◆ **What to do**:
The lines from the start of the records through the one containing "blue key: 3 -> 4" are to be transcribed exactly, and nothing else.

Stored items from a collection:
┏━━
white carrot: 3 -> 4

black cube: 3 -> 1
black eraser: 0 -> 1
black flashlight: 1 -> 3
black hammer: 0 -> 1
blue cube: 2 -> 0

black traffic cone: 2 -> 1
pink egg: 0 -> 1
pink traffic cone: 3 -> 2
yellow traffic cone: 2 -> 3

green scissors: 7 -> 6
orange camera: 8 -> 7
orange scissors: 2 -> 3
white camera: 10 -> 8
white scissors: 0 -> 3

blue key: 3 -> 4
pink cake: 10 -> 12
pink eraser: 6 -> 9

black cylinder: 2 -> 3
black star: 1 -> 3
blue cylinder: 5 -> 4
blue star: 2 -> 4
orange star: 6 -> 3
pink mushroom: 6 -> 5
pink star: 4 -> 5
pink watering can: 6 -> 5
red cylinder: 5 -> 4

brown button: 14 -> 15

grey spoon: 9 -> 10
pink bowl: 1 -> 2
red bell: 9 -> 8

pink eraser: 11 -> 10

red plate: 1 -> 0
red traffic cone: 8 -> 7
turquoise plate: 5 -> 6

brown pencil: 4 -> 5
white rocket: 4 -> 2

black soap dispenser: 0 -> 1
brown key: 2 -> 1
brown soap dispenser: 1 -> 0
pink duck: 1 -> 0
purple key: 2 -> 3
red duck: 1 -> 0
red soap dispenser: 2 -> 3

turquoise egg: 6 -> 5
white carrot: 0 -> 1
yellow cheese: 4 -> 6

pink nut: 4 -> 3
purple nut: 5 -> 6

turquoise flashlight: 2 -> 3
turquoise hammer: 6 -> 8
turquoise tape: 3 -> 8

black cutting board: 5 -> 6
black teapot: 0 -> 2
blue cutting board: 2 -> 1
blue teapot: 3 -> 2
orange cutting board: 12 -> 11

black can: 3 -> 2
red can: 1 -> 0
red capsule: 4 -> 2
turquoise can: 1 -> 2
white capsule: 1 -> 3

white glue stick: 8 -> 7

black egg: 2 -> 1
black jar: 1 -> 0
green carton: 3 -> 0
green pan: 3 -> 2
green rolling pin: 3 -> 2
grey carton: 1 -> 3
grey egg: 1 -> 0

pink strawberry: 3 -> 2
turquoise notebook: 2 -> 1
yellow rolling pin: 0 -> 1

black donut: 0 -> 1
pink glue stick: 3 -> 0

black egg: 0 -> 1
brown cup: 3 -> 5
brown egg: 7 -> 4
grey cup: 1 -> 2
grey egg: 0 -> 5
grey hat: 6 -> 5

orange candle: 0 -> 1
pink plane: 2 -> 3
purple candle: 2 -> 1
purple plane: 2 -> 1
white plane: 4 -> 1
┗━━
◆ **Answer to this problem**:
white carrot: 3 -> 4

black cube: 3 -> 1
black eraser: 0 -> 1
black flashlight: 1 -> 3
black hammer: 0 -> 1
blue cube: 2 -> 0

black traffic cone: 2 -> 1
pink egg: 0 -> 1
pink traffic cone: 3 -> 2
yellow traffic cone: 2 -> 3

green scissors: 7 -> 6
orange camera: 8 -> 7
orange scissors: 2 -> 3
white camera: 10 -> 8
white scissors: 0 -> 3

blue key: 3 -> 4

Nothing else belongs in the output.